- **Problem requirements**
Go through the entries below and say how many lines contain the string "brick"; write only that number.

START Extracted records

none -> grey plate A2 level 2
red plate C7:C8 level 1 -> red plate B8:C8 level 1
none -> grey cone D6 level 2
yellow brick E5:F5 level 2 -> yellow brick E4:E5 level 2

END Extracted records
START Extracted records

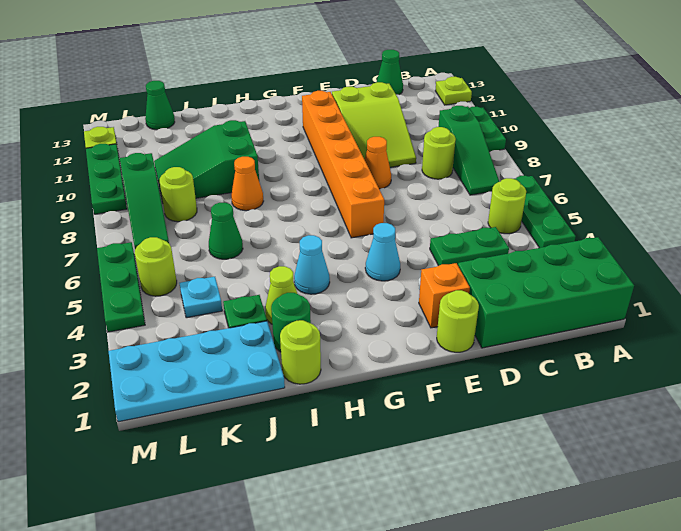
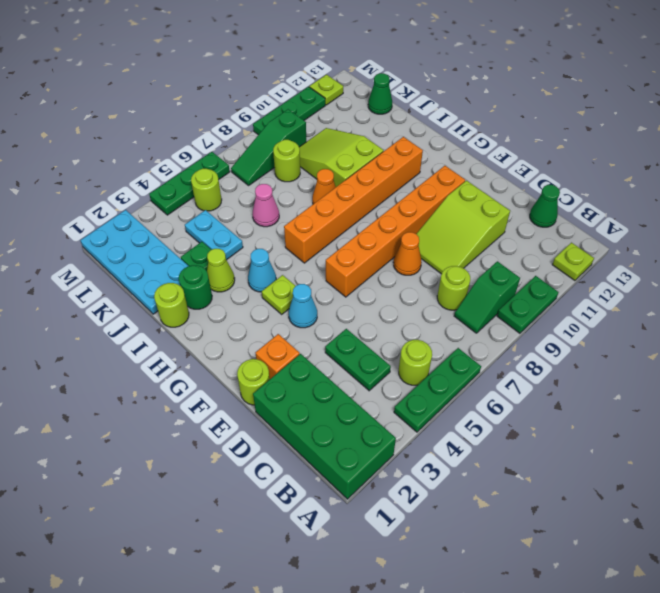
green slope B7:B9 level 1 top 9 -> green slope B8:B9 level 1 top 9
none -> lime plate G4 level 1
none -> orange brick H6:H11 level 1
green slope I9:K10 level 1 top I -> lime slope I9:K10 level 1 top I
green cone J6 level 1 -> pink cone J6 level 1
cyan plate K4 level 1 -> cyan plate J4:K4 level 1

END Extracted records
START Extracted records

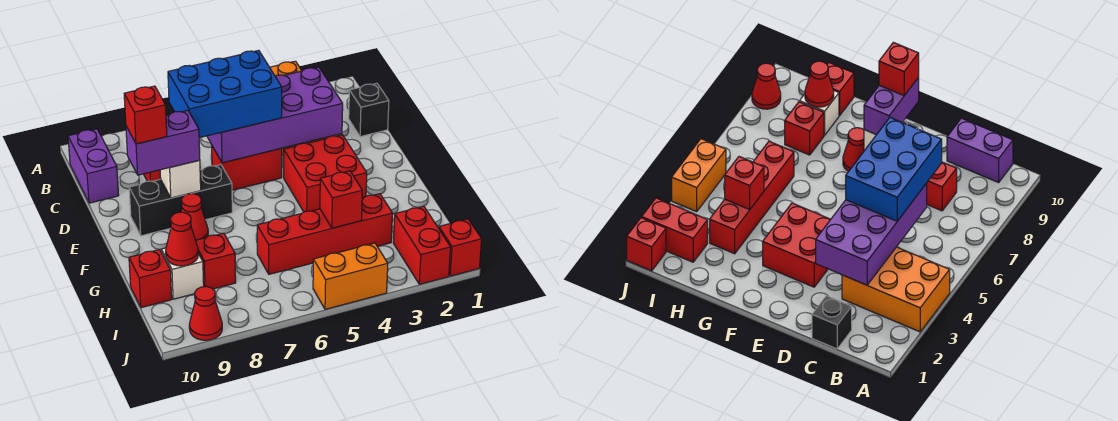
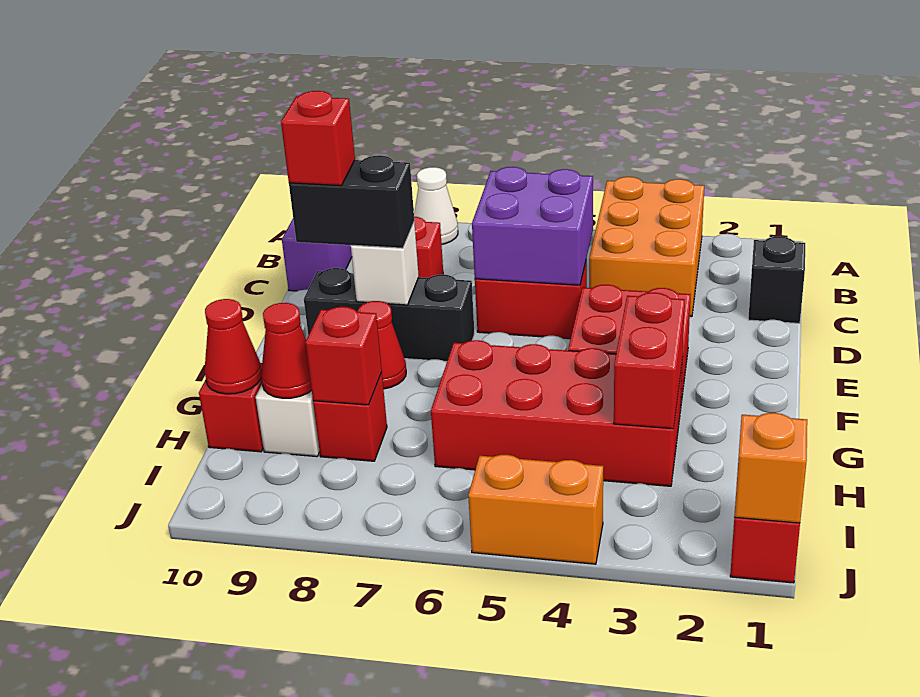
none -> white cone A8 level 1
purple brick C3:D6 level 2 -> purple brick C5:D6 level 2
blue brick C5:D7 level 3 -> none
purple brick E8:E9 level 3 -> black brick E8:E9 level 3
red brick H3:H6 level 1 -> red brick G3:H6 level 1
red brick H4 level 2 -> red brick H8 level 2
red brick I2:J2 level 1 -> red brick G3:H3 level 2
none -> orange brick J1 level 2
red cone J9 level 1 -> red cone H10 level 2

END Extracted records

- **Result of the exercise**
9